(Material for this task Opens)

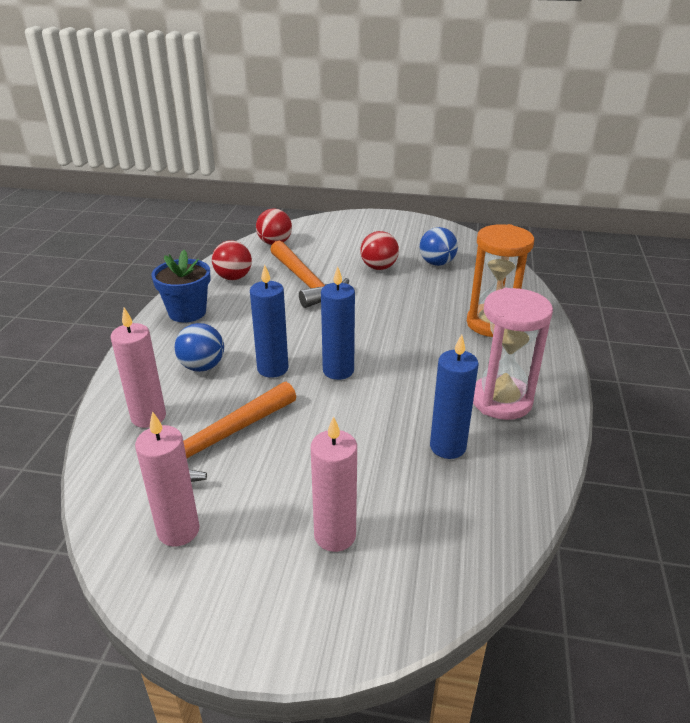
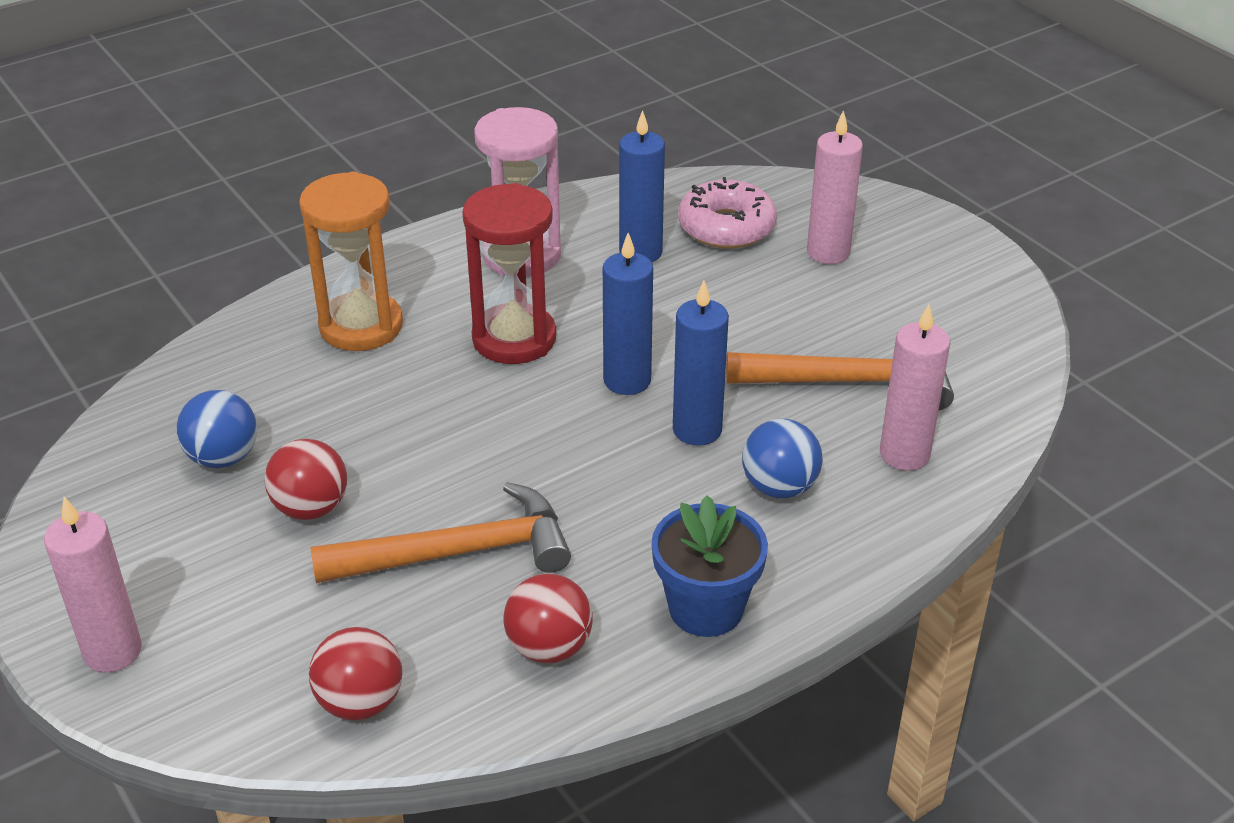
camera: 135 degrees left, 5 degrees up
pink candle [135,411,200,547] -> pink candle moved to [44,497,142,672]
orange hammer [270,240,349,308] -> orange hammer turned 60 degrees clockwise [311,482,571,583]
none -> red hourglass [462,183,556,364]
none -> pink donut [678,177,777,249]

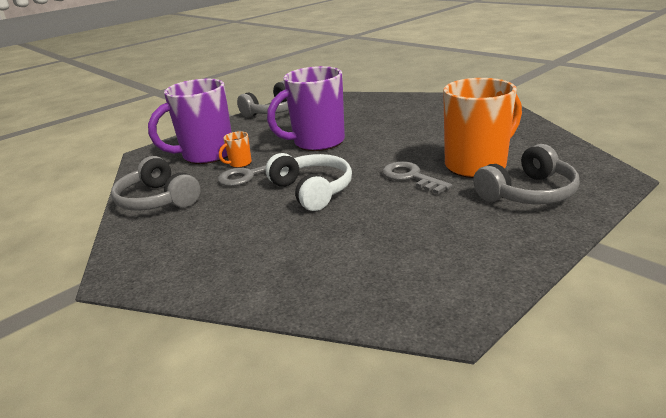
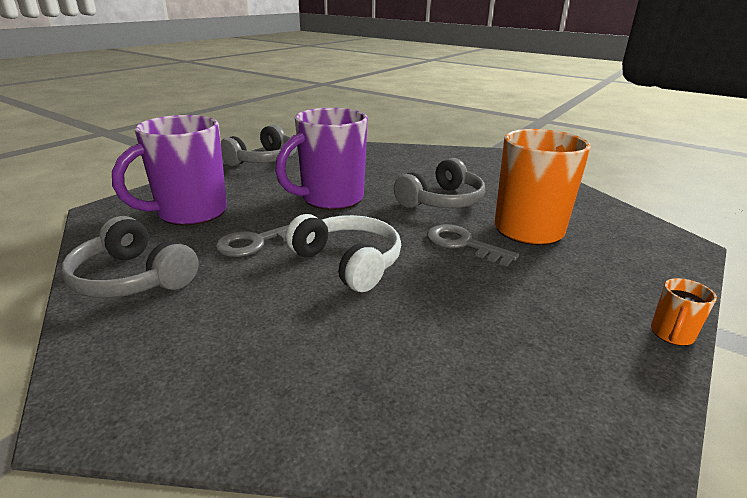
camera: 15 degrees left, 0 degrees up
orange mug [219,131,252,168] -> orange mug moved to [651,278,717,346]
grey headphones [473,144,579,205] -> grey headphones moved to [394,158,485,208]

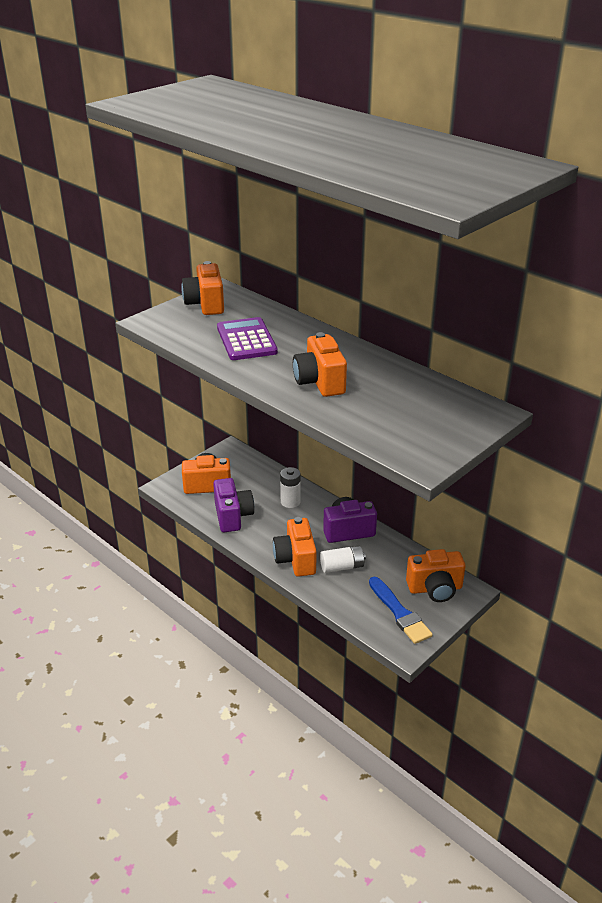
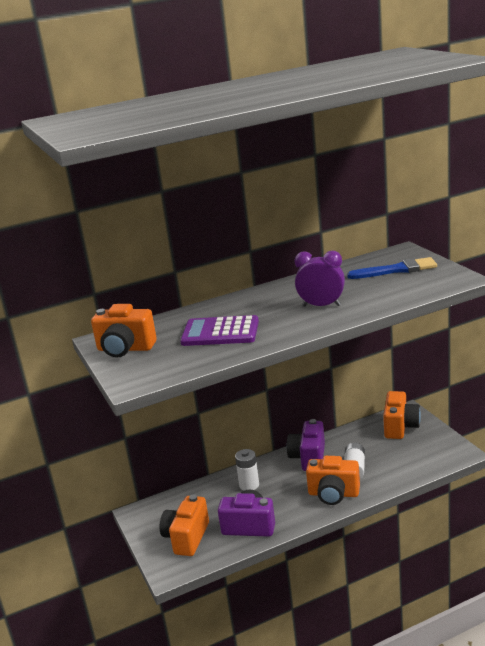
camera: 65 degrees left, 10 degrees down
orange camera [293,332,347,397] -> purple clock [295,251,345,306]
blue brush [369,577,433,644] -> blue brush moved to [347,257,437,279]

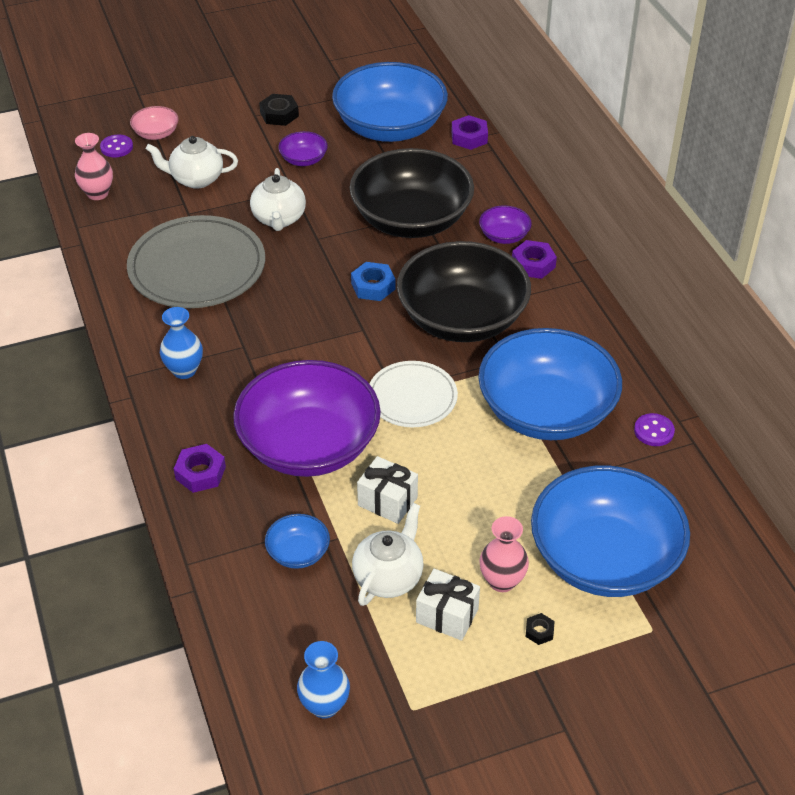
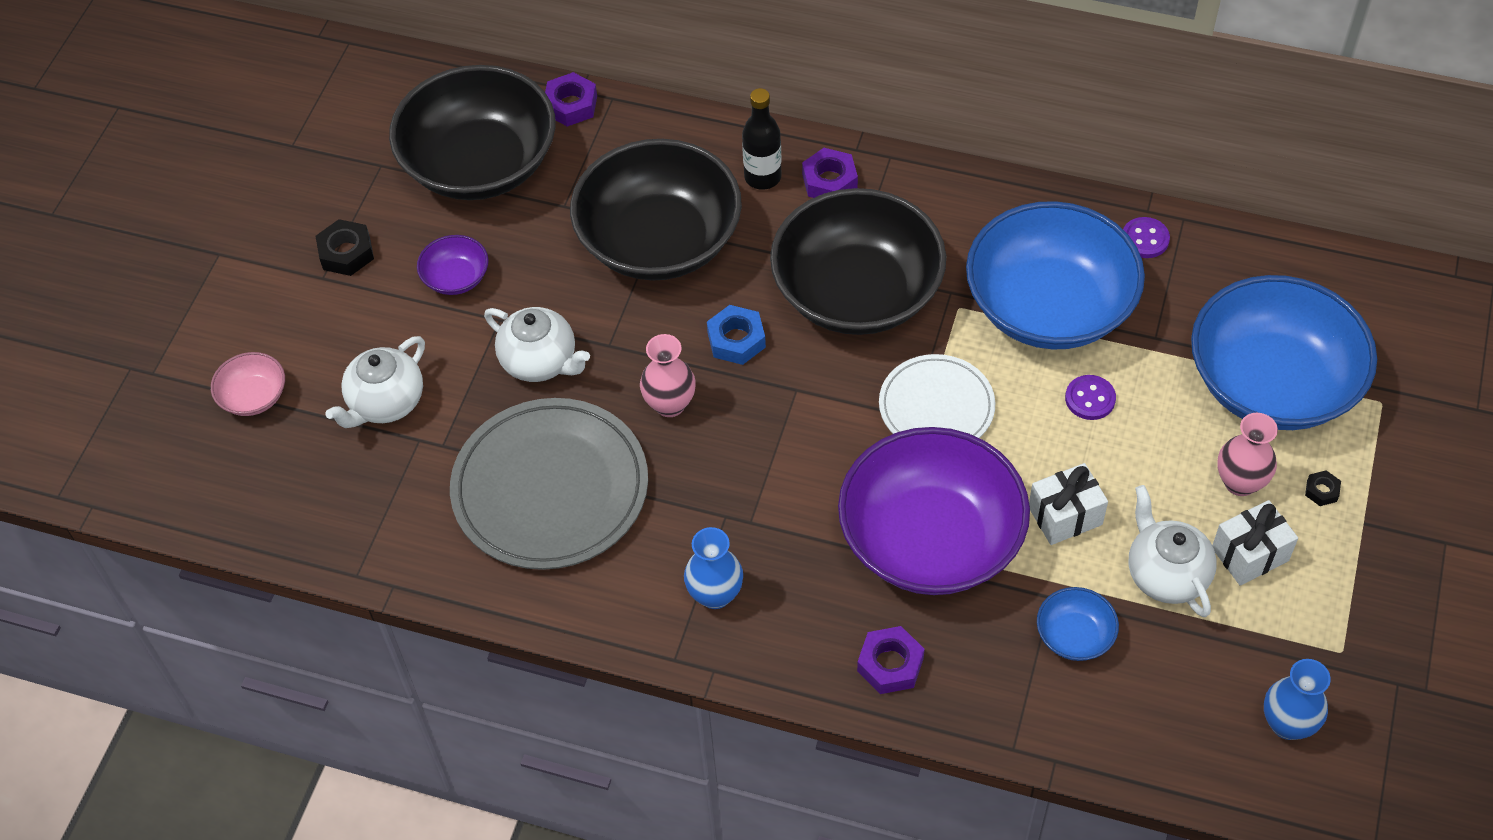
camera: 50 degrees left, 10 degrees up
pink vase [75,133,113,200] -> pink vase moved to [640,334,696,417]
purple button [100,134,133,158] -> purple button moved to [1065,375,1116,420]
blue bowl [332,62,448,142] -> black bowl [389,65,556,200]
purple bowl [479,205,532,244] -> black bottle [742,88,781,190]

(Material for this task Closes)

## Task directions
Where in the entries does the word "purple" occur? Copy out each line that has it.

## Response area
orange camera [293,332,347,397] -> purple clock [295,251,345,306]
purple button [100,134,133,158] -> purple button moved to [1065,375,1116,420]
purple bowl [479,205,532,244] -> black bottle [742,88,781,190]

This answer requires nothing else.